§ **About this task**: Scan the records beneath this line for the line holding "(471, 524) = (354, 468): blue" and the line holding "(505, 483) = (609, 357): grey", then transcribe exactly those two and all lines between.

**** Provided records

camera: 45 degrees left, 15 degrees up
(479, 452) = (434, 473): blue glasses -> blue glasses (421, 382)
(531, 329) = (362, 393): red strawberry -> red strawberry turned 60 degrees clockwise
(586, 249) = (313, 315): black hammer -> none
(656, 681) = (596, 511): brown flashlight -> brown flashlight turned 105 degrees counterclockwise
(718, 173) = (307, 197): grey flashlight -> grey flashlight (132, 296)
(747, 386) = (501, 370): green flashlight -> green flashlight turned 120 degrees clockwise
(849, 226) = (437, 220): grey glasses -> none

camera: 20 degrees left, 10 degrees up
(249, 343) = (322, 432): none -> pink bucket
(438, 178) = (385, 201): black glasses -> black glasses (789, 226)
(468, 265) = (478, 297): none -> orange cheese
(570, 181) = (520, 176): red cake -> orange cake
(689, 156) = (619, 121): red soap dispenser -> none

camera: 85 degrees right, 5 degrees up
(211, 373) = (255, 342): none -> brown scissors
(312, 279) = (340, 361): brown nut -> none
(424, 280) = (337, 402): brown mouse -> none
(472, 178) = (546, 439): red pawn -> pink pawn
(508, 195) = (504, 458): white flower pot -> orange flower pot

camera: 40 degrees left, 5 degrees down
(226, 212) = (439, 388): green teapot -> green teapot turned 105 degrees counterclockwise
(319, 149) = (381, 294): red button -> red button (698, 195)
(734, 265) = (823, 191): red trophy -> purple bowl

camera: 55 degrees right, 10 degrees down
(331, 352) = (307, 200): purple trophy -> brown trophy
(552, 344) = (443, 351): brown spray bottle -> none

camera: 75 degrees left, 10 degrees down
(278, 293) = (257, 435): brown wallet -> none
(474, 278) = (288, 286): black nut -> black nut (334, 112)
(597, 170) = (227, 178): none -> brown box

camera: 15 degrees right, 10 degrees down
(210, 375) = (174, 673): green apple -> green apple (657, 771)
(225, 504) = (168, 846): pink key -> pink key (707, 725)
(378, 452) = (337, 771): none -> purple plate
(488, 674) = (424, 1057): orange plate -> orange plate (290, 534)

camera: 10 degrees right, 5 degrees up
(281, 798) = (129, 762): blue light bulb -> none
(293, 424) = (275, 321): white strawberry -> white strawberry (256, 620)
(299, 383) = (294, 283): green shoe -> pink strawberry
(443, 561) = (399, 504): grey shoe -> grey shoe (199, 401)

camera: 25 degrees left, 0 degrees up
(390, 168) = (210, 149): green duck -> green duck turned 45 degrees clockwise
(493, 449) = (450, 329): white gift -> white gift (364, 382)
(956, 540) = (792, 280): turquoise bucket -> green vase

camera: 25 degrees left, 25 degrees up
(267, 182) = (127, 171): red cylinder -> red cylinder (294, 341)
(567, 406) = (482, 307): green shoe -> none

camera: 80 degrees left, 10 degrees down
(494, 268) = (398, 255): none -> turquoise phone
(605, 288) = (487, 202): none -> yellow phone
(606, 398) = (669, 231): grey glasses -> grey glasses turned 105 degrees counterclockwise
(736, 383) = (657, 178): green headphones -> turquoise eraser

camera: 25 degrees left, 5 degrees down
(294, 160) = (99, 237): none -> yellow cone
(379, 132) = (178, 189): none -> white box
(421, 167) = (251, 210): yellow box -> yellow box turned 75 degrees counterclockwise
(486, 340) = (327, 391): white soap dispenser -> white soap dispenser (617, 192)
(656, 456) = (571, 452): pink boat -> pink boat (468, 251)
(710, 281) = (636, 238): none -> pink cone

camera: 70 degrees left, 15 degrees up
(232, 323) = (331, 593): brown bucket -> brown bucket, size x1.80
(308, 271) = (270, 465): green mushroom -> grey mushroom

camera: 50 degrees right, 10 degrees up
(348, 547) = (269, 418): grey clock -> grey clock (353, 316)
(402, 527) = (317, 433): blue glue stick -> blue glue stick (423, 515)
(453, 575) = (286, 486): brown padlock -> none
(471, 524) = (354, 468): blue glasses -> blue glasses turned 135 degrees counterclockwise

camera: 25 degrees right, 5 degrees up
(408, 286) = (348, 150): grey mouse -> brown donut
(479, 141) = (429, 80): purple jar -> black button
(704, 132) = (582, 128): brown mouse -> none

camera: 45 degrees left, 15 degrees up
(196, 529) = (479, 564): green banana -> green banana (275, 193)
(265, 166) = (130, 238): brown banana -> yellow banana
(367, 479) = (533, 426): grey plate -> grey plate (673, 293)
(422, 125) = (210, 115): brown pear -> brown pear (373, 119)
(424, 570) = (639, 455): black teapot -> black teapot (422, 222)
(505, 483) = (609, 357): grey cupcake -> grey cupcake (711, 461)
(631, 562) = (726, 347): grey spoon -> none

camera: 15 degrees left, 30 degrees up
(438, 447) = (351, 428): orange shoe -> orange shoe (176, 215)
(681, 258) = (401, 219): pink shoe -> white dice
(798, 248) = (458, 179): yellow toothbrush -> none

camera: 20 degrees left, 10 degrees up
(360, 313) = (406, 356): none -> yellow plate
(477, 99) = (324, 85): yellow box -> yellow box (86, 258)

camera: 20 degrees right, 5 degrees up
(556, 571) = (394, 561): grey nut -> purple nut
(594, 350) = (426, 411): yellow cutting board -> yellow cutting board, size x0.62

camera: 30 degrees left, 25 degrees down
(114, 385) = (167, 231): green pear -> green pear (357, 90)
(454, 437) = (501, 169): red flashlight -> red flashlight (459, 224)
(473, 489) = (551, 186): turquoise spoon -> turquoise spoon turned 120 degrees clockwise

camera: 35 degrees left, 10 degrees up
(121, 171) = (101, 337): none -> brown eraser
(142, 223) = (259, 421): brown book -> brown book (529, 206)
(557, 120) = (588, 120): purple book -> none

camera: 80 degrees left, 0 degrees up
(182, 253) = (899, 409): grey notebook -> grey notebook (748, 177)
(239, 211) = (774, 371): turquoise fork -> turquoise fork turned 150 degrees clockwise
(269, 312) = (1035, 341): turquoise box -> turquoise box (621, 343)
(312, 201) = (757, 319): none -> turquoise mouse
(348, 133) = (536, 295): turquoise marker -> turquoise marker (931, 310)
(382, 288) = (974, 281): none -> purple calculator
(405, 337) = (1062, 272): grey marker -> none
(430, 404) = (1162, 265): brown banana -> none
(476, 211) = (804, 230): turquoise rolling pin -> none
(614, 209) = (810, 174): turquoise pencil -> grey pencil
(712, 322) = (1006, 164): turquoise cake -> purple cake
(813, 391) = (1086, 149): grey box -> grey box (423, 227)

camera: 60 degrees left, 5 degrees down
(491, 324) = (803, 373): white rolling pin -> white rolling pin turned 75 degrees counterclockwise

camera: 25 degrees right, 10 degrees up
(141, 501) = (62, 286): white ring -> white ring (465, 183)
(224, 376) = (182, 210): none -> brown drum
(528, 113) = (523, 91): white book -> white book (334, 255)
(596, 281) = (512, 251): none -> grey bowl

********

§ **Written reply**:
(471, 524) = (354, 468): blue glasses -> blue glasses turned 135 degrees counterclockwise

camera: 25 degrees right, 5 degrees up
(408, 286) = (348, 150): grey mouse -> brown donut
(479, 141) = (429, 80): purple jar -> black button
(704, 132) = (582, 128): brown mouse -> none

camera: 45 degrees left, 15 degrees up
(196, 529) = (479, 564): green banana -> green banana (275, 193)
(265, 166) = (130, 238): brown banana -> yellow banana
(367, 479) = (533, 426): grey plate -> grey plate (673, 293)
(422, 125) = (210, 115): brown pear -> brown pear (373, 119)
(424, 570) = (639, 455): black teapot -> black teapot (422, 222)
(505, 483) = (609, 357): grey cupcake -> grey cupcake (711, 461)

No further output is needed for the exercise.